(Recorded data)
━━━

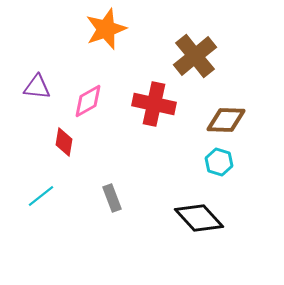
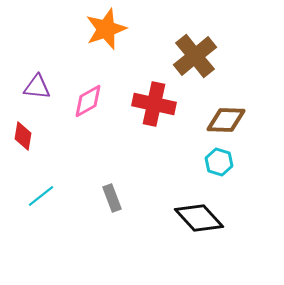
red diamond: moved 41 px left, 6 px up
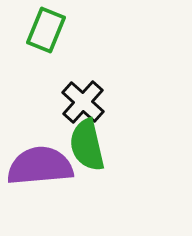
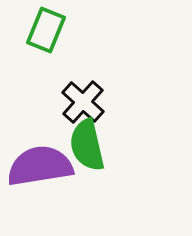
purple semicircle: rotated 4 degrees counterclockwise
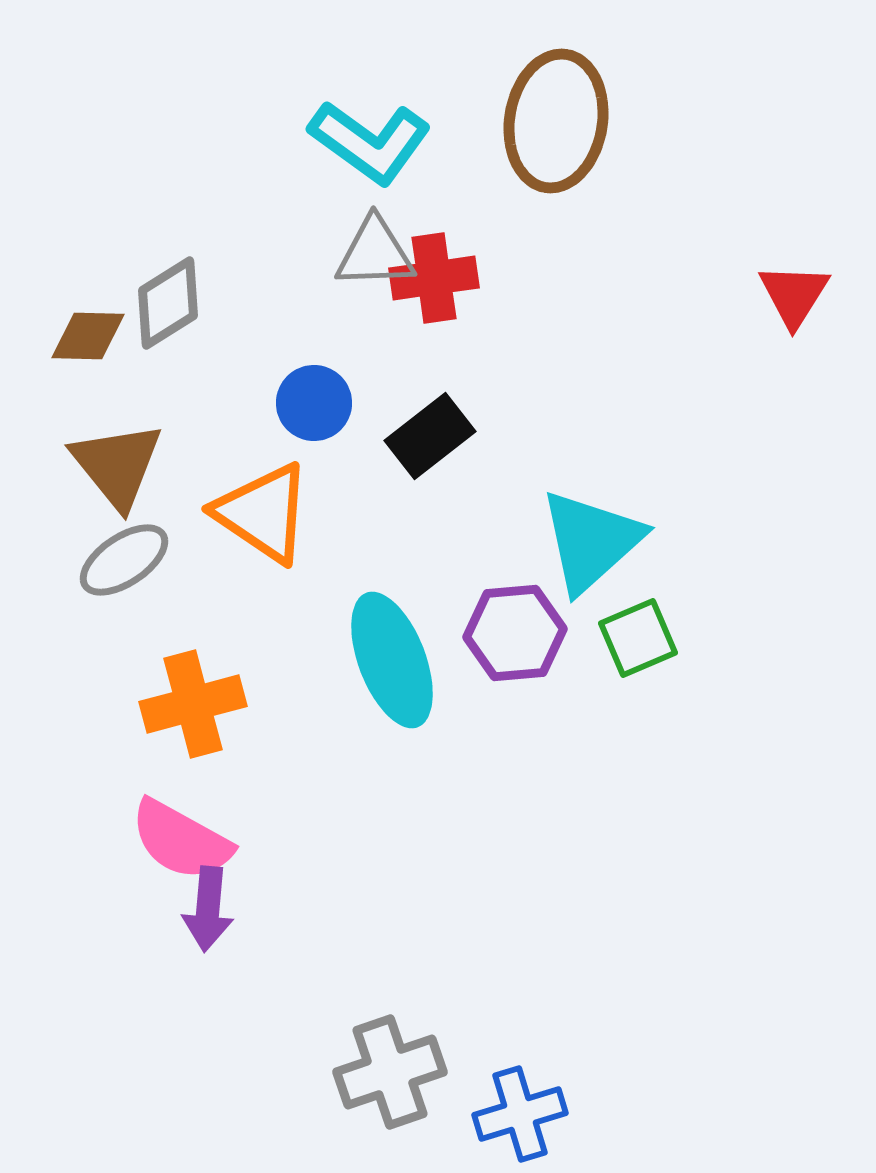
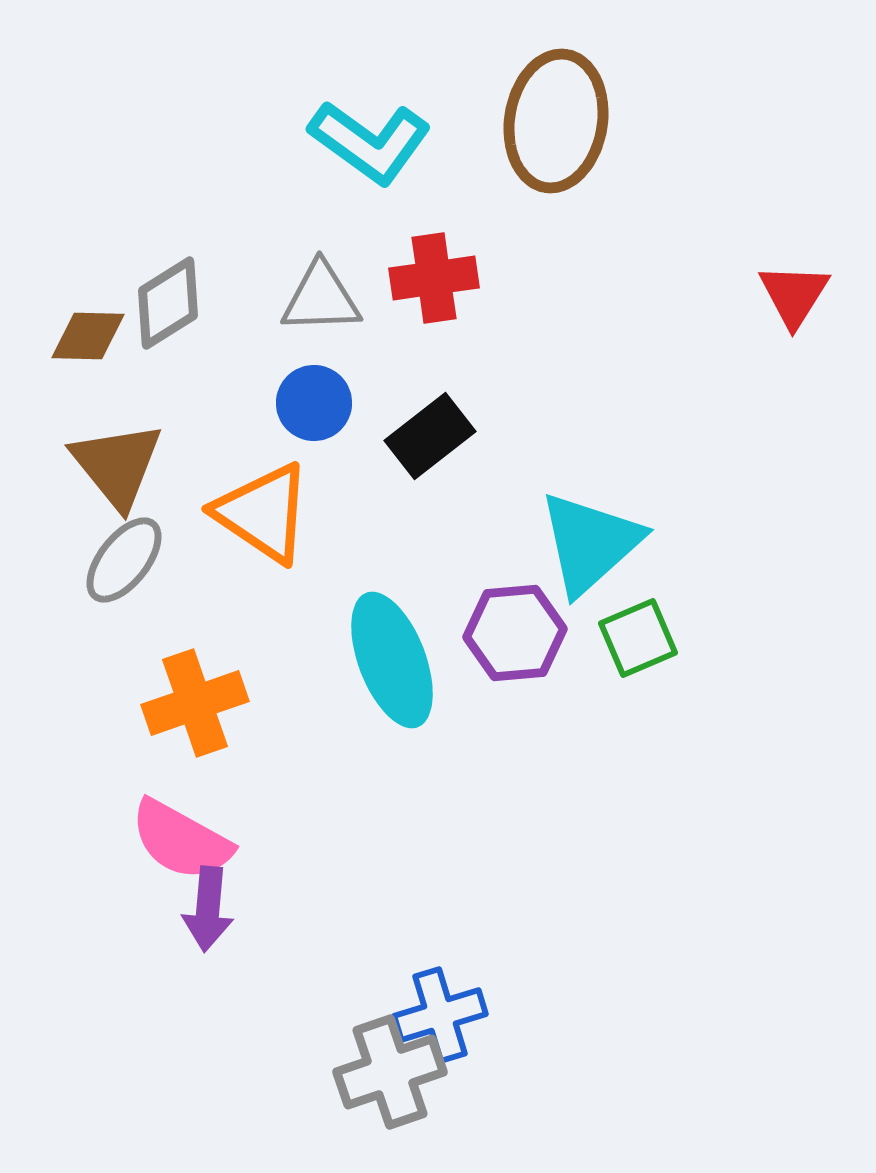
gray triangle: moved 54 px left, 45 px down
cyan triangle: moved 1 px left, 2 px down
gray ellipse: rotated 18 degrees counterclockwise
orange cross: moved 2 px right, 1 px up; rotated 4 degrees counterclockwise
blue cross: moved 80 px left, 99 px up
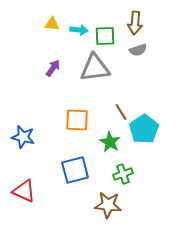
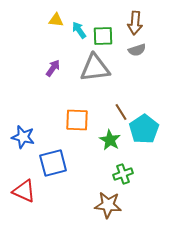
yellow triangle: moved 4 px right, 4 px up
cyan arrow: rotated 132 degrees counterclockwise
green square: moved 2 px left
gray semicircle: moved 1 px left
green star: moved 2 px up
blue square: moved 22 px left, 7 px up
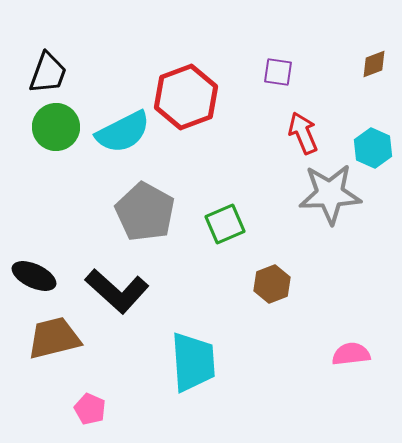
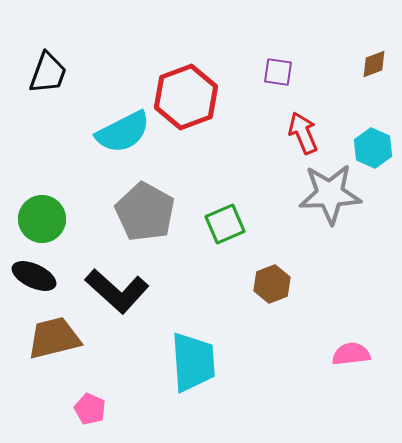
green circle: moved 14 px left, 92 px down
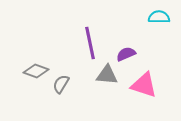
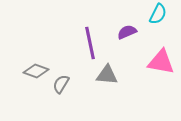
cyan semicircle: moved 1 px left, 3 px up; rotated 115 degrees clockwise
purple semicircle: moved 1 px right, 22 px up
pink triangle: moved 17 px right, 23 px up; rotated 8 degrees counterclockwise
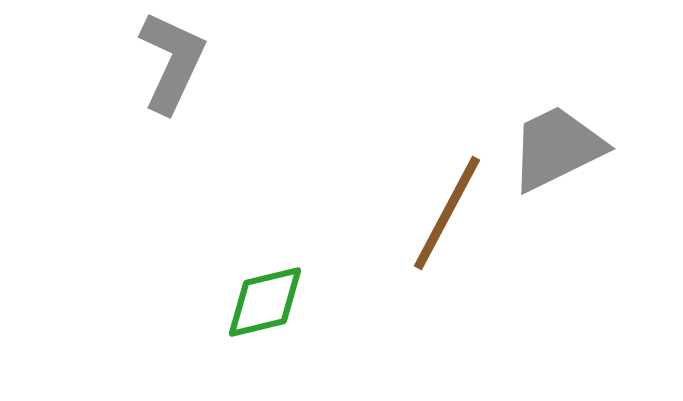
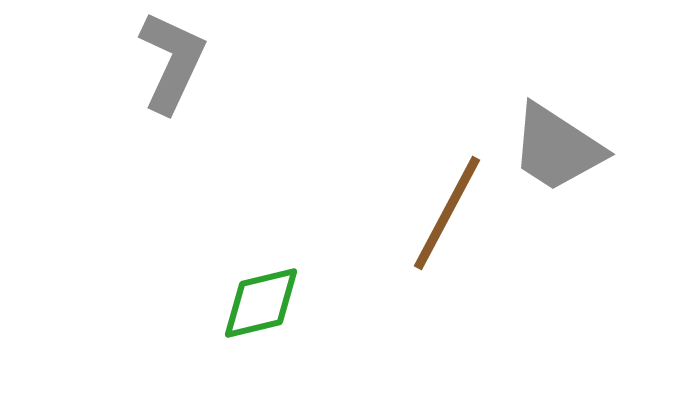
gray trapezoid: rotated 121 degrees counterclockwise
green diamond: moved 4 px left, 1 px down
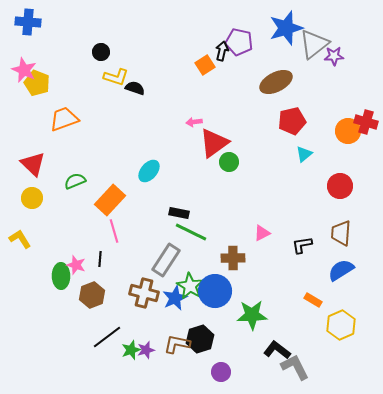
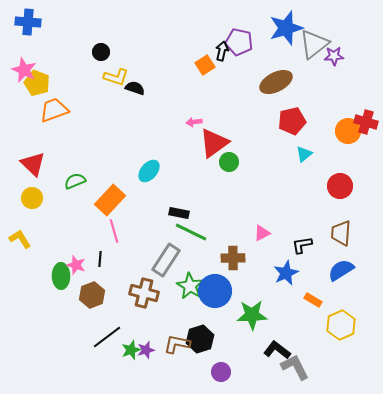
orange trapezoid at (64, 119): moved 10 px left, 9 px up
blue star at (175, 298): moved 111 px right, 25 px up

━━━

=== Activity ===
Beginning with the line that contains "purple semicircle: moved 1 px right, 22 px up" and ending with the last line of the data, restate each line word for word. Exclude the pictures.

=== Result for this exercise ===
purple semicircle: moved 1 px right, 22 px up
pink triangle: moved 17 px right, 23 px up; rotated 8 degrees counterclockwise
gray trapezoid: rotated 121 degrees counterclockwise
green diamond: moved 4 px left, 1 px down
orange trapezoid at (64, 119): moved 10 px left, 9 px up
blue star at (175, 298): moved 111 px right, 25 px up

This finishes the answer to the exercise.